▶ **DATA PROVIDED**:
———

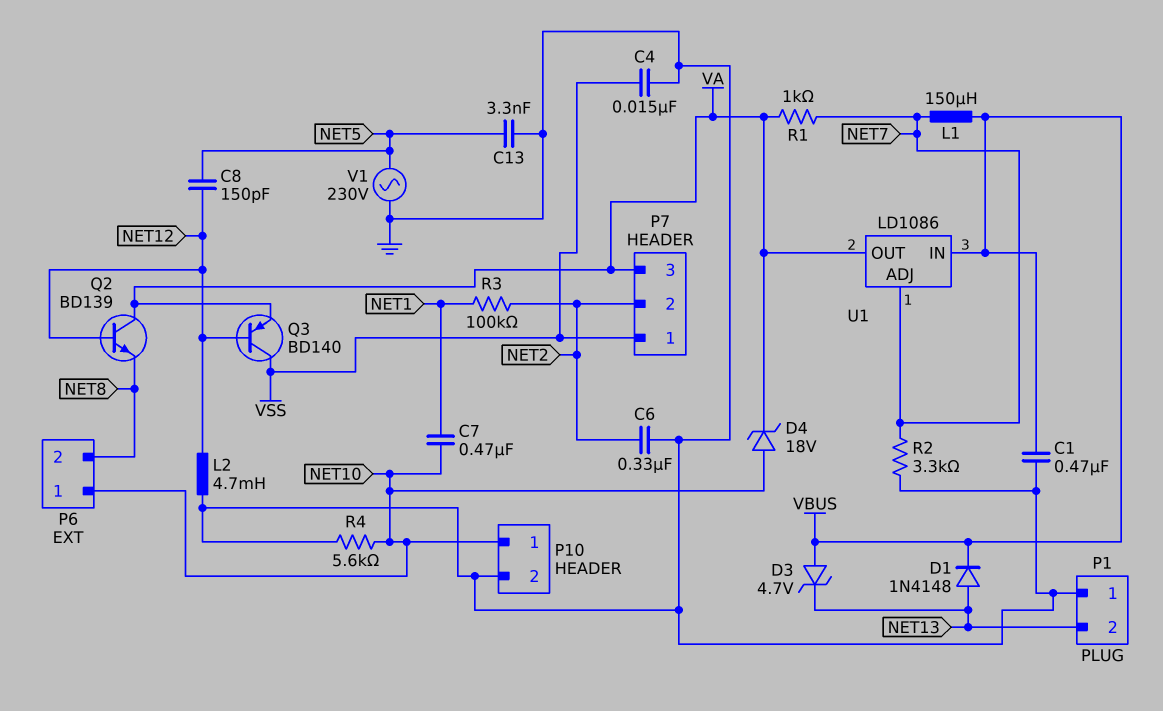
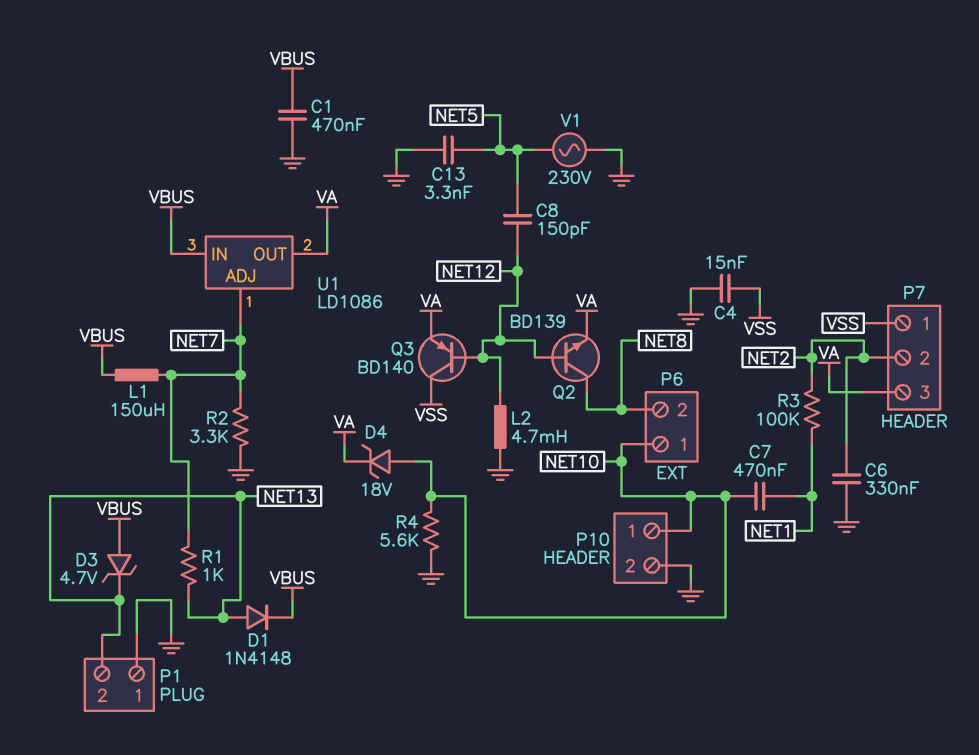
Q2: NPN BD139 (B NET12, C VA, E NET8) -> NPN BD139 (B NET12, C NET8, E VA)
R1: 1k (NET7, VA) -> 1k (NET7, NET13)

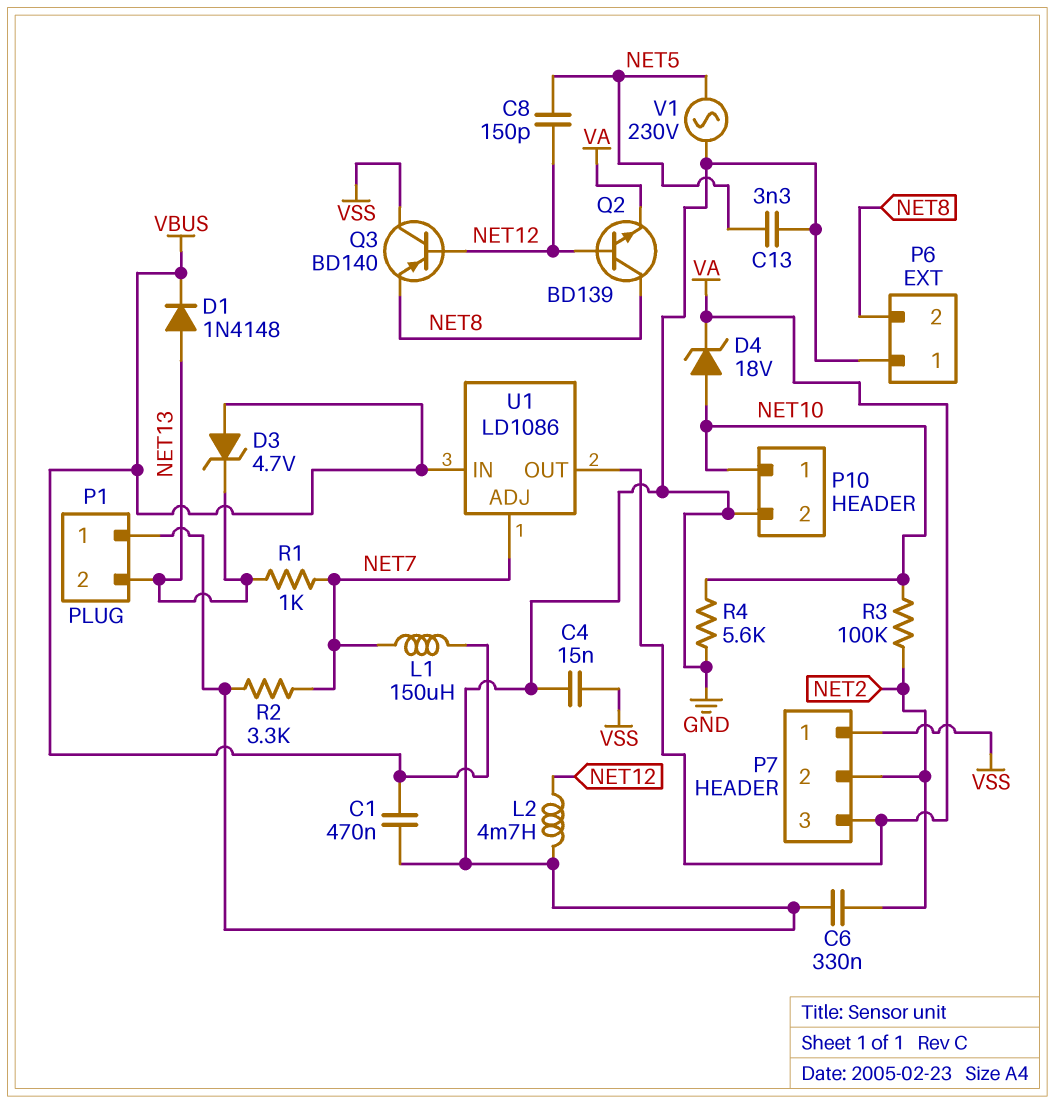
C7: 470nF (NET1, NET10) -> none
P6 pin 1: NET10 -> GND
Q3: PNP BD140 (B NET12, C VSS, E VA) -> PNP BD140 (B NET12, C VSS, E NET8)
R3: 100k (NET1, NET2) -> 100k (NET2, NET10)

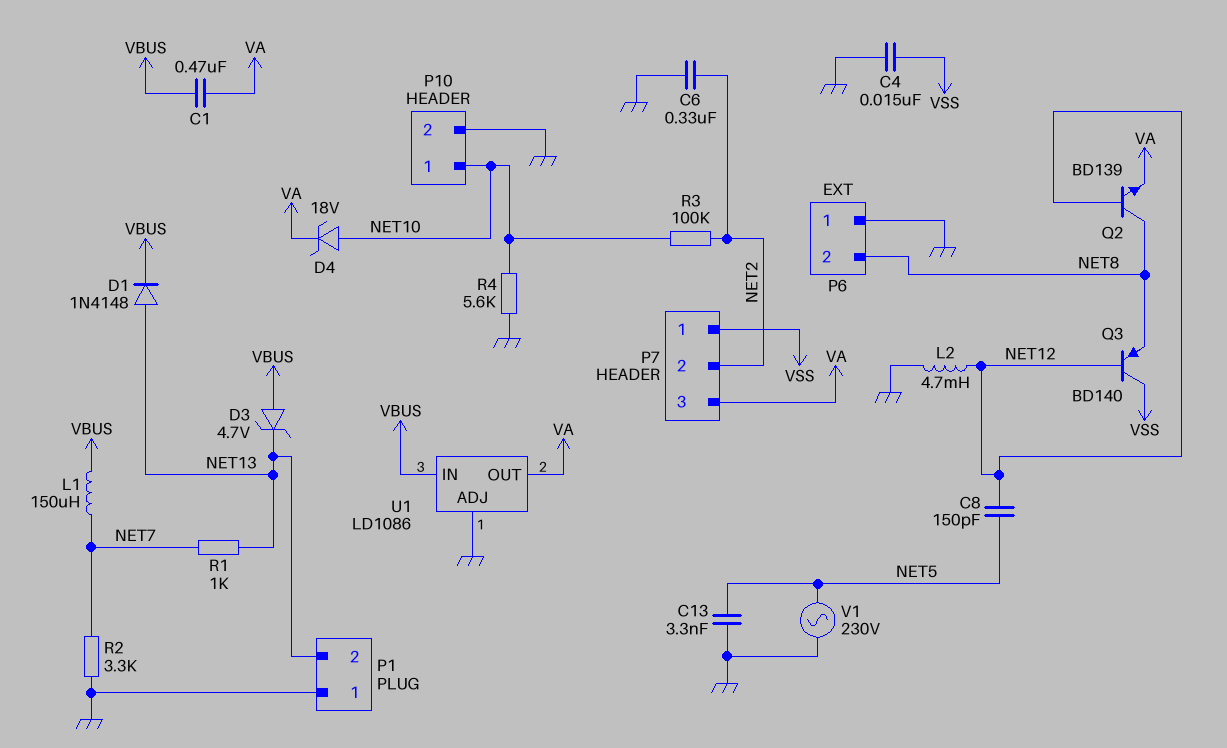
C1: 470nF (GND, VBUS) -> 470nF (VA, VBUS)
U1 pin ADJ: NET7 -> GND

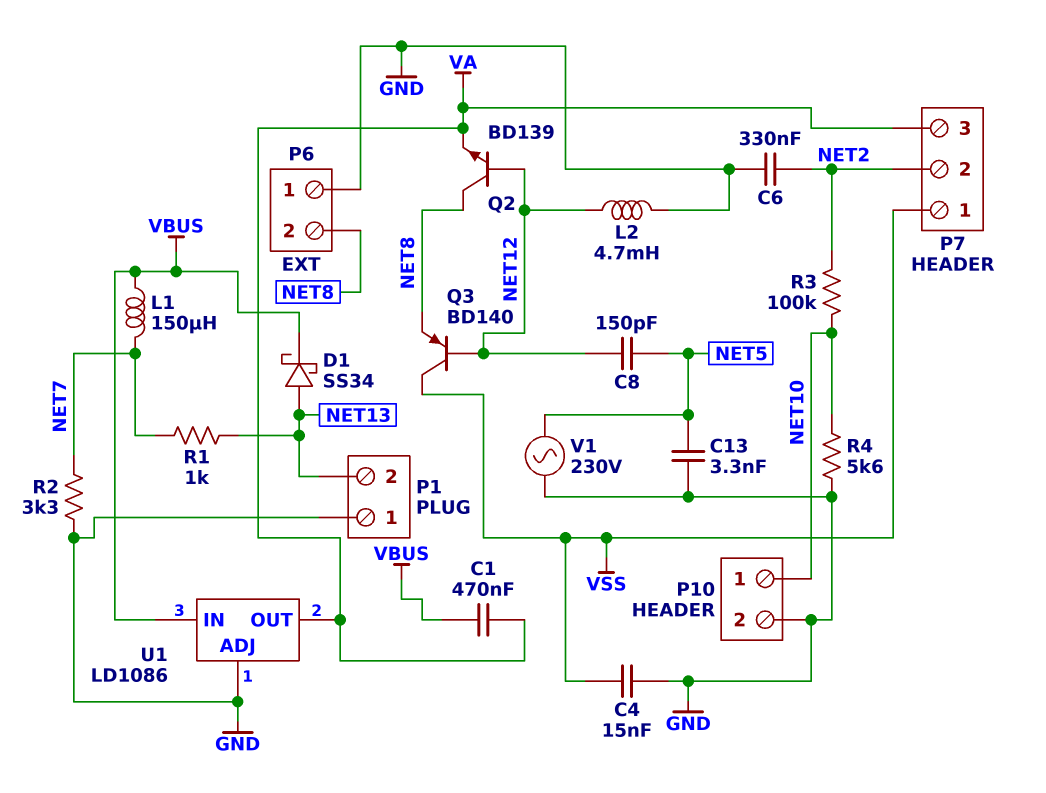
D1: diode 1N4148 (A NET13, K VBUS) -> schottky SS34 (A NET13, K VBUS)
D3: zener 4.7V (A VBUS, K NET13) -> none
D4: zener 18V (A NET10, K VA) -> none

———

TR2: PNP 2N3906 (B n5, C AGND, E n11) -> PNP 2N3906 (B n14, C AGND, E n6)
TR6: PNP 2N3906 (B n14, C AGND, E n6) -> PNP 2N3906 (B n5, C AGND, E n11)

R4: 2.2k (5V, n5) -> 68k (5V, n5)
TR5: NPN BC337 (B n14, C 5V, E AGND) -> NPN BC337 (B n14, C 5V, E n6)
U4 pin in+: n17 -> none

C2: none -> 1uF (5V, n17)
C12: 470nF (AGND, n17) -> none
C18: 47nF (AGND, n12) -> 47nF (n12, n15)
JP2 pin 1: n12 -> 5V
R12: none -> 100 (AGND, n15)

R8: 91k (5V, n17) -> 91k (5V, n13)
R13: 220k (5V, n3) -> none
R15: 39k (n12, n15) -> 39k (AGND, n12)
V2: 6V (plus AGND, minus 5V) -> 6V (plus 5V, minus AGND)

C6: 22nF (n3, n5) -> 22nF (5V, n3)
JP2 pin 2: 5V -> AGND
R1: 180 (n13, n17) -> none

———

▶ **TASK GOAL**:
Only one stretch of the entries above is wanted: the lines from the one containing "C12: 470nF (AGND, n17) -> none" through the one containing "R1: 180 (n13, n17) -> none". Please reproduce it exactly.

▶ **OUTPUT**:
C12: 470nF (AGND, n17) -> none
C18: 47nF (AGND, n12) -> 47nF (n12, n15)
JP2 pin 1: n12 -> 5V
R12: none -> 100 (AGND, n15)

R8: 91k (5V, n17) -> 91k (5V, n13)
R13: 220k (5V, n3) -> none
R15: 39k (n12, n15) -> 39k (AGND, n12)
V2: 6V (plus AGND, minus 5V) -> 6V (plus 5V, minus AGND)

C6: 22nF (n3, n5) -> 22nF (5V, n3)
JP2 pin 2: 5V -> AGND
R1: 180 (n13, n17) -> none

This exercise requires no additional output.